(Image comparison data)
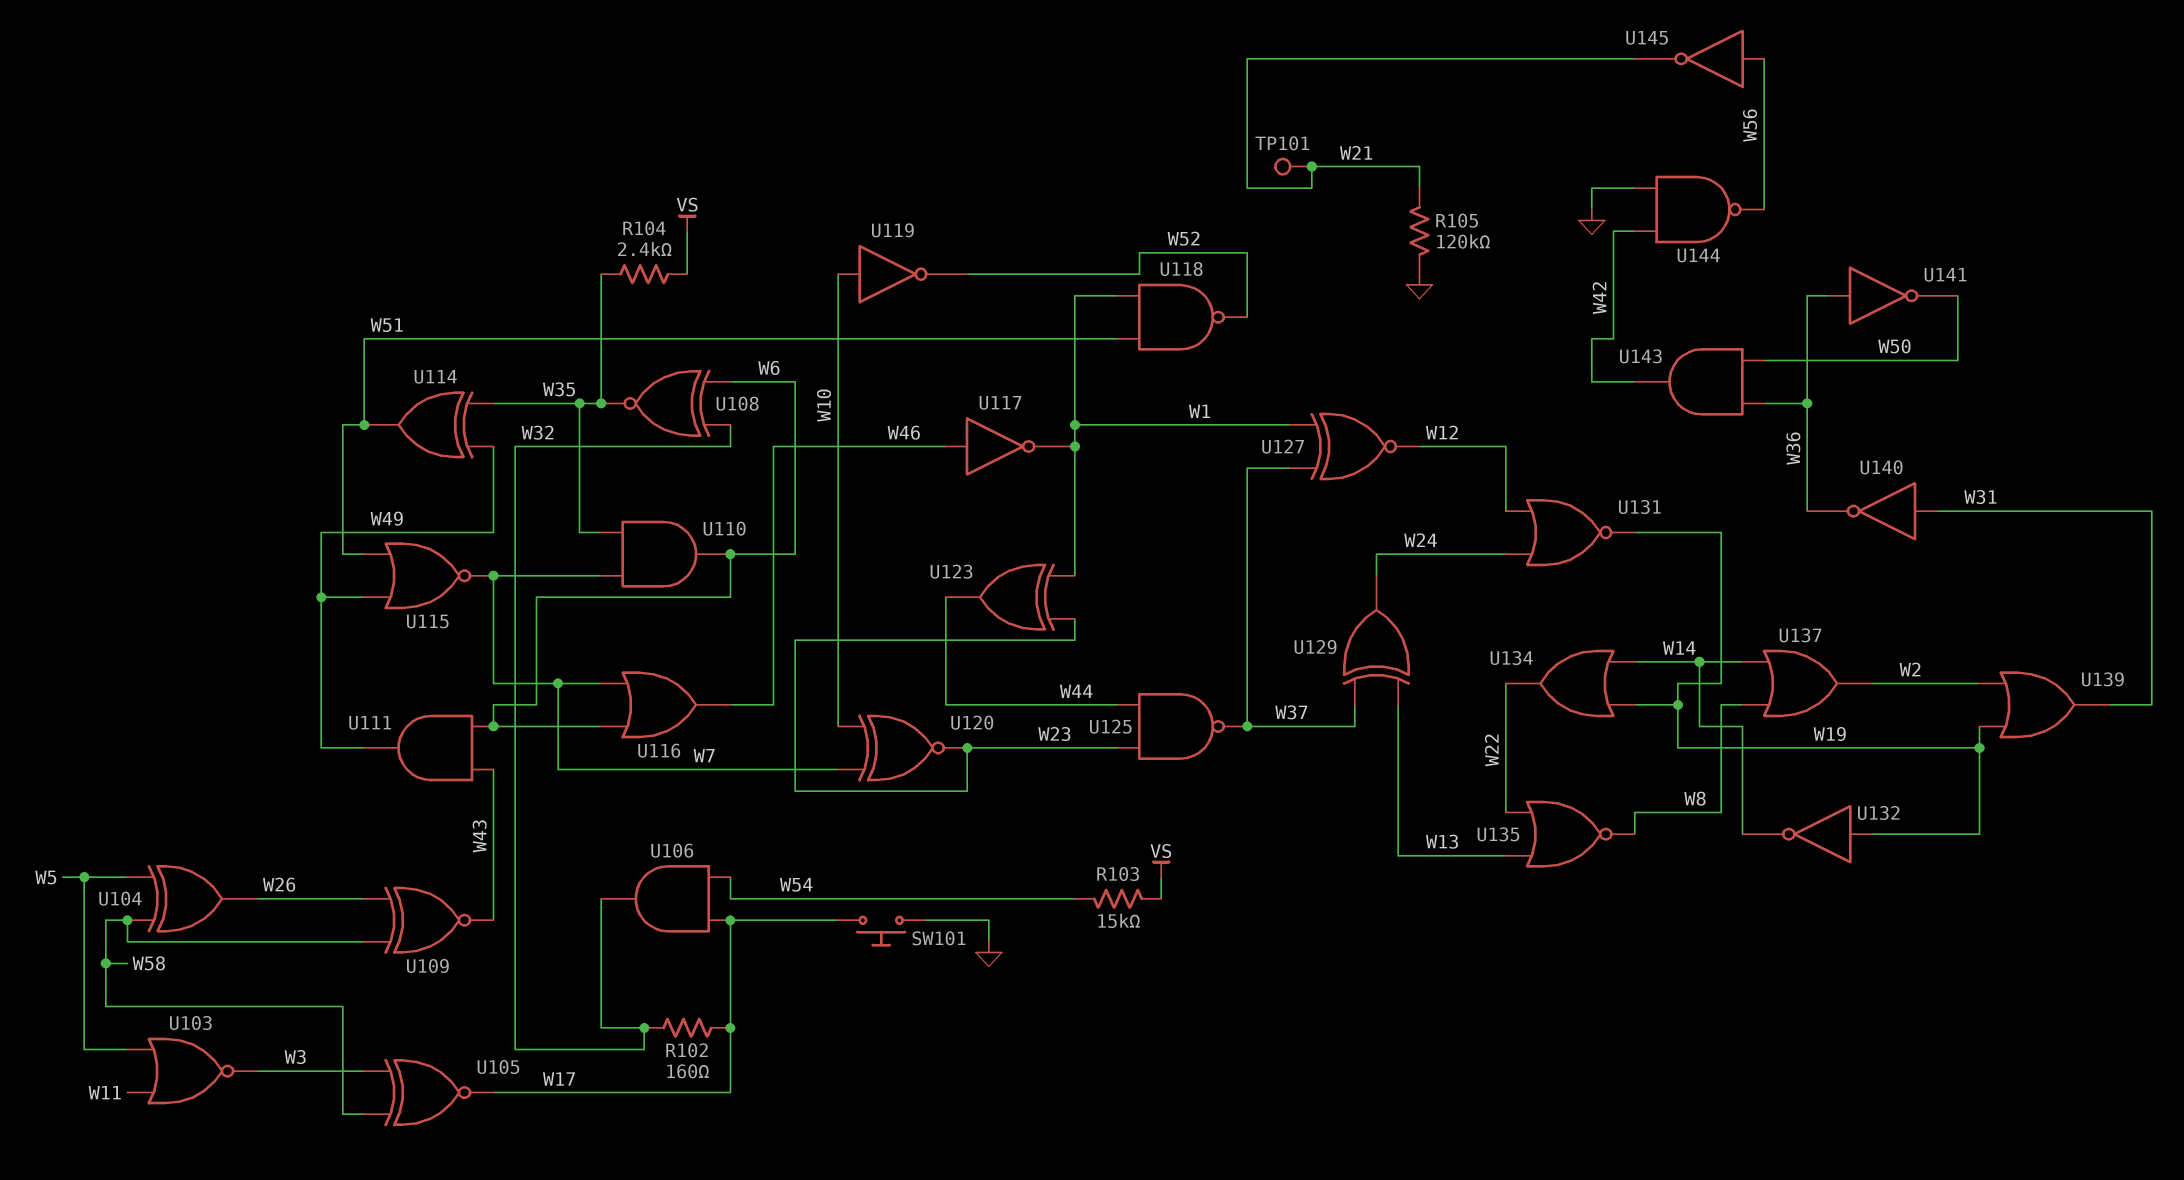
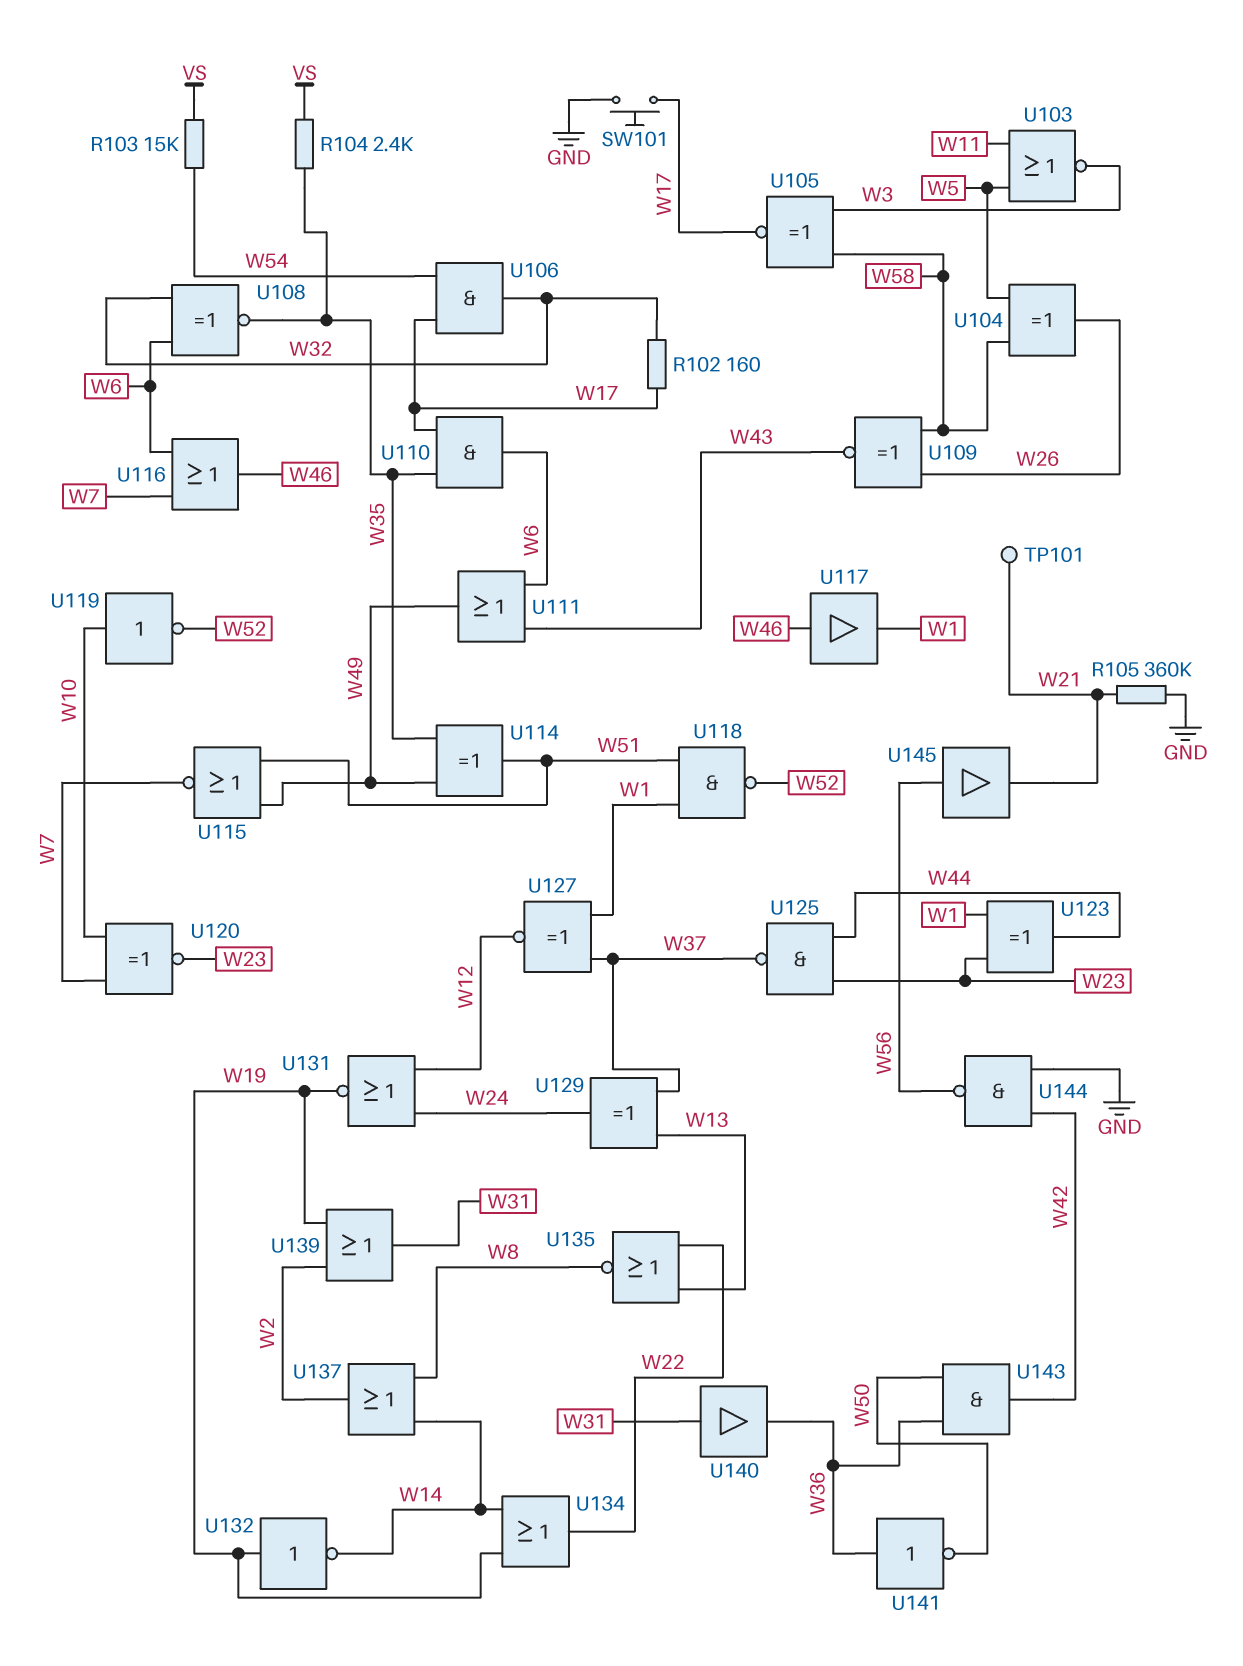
R105: 120k (GND, W21) -> 360k (GND, W21)
U110: AND (in W7, in W35, out W6) -> AND (in W17, in W35, out W6)
U111: AND (in W6, in W43, out W49) -> OR (in W6, in W43, out W49)
U117: NOT (in W46, out W1) -> buffer (in W46, out W1)
U140: NOT (in W31, out W36) -> buffer (in W31, out W36)
U145: NOT (in W56, out W21) -> buffer (in W56, out W21)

▶ **WHAT YOU WILL DO**: Each entry shown above must be quoted exactly, with its pictures left out.

▶ **PROBLEM SOLUTION**:
R105: 120k (GND, W21) -> 360k (GND, W21)
U110: AND (in W7, in W35, out W6) -> AND (in W17, in W35, out W6)
U111: AND (in W6, in W43, out W49) -> OR (in W6, in W43, out W49)
U117: NOT (in W46, out W1) -> buffer (in W46, out W1)
U140: NOT (in W31, out W36) -> buffer (in W31, out W36)
U145: NOT (in W56, out W21) -> buffer (in W56, out W21)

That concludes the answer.